[Aerial scene parsing data]
◆ ◆ ◆ ◆ ◆ ◆ ◆
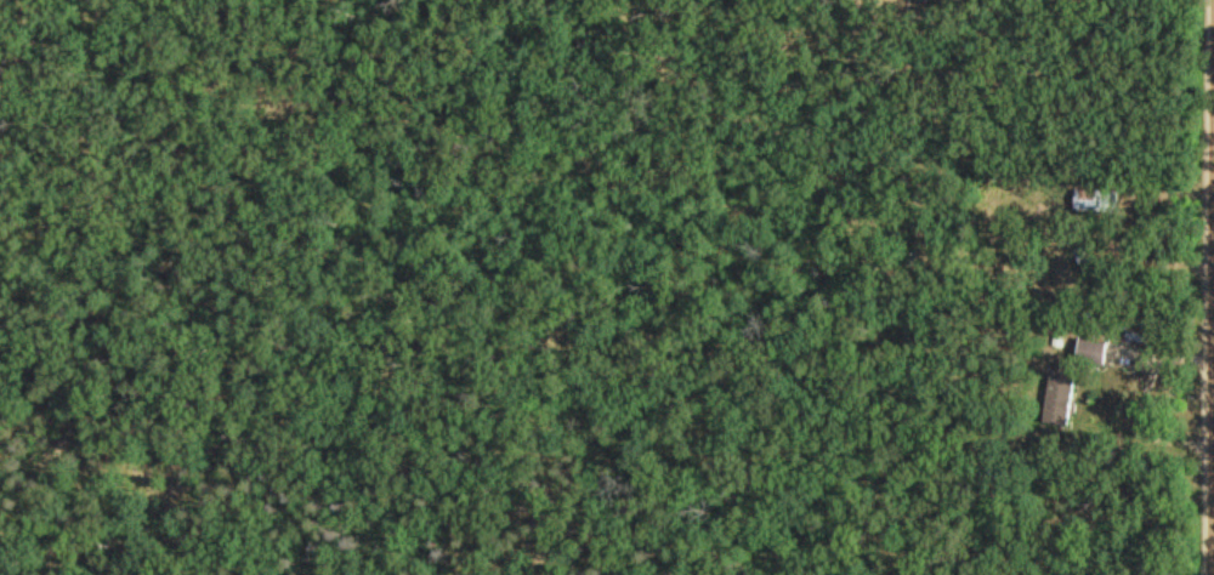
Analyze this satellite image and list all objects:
building: (1097, 199)
road: (1213, 287)
building: (1098, 350)
building: (1063, 397)

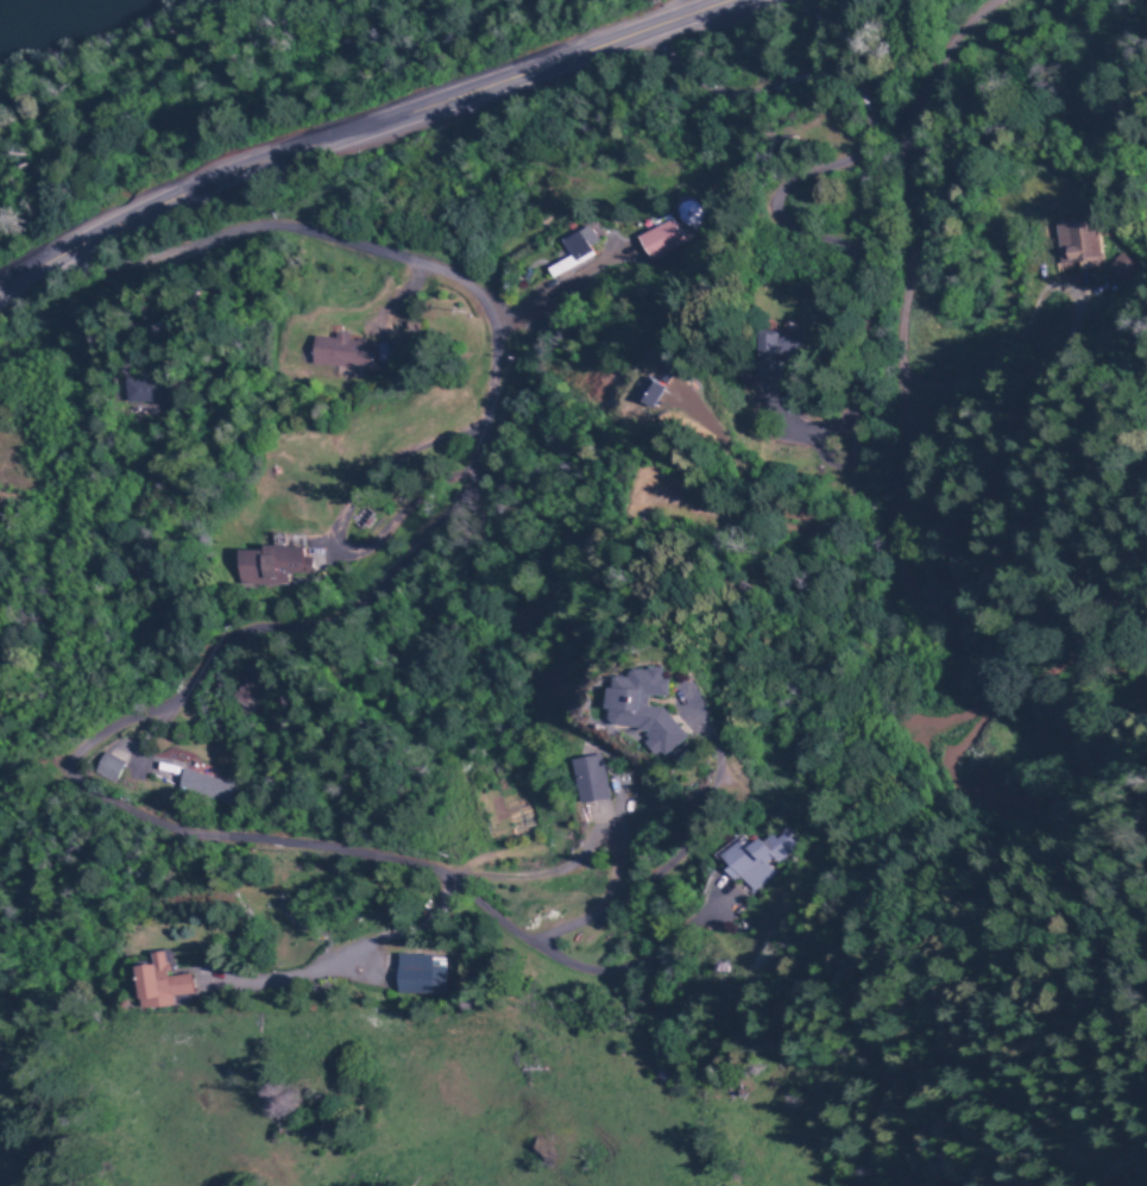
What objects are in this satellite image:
road: (377, 141)
building: (689, 212)
building: (662, 244)
building: (1081, 248)
road: (142, 262)
building: (571, 262)
building: (1123, 274)
building: (775, 352)
building: (342, 359)
building: (147, 390)
building: (648, 390)
building: (268, 569)
building: (248, 685)
building: (645, 717)
road: (145, 734)
building: (594, 783)
building: (204, 788)
building: (757, 858)
building: (419, 974)
building: (160, 982)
◆ ◆ ◆ ◆ ◆ ◆ ◆
→ **EXERCISE AIM**
The entries are to be written out in full and exactly, apart from the pictures.

→ **SOLUTION BELOW**
Analyze this satellite image and list all objects:
building: (1097, 199)
road: (1213, 287)
building: (1098, 350)
building: (1063, 397)

What objects are in this satellite image:
road: (377, 141)
building: (689, 212)
building: (662, 244)
building: (1081, 248)
road: (142, 262)
building: (571, 262)
building: (1123, 274)
building: (775, 352)
building: (342, 359)
building: (147, 390)
building: (648, 390)
building: (268, 569)
building: (248, 685)
building: (645, 717)
road: (145, 734)
building: (594, 783)
building: (204, 788)
building: (757, 858)
building: (419, 974)
building: (160, 982)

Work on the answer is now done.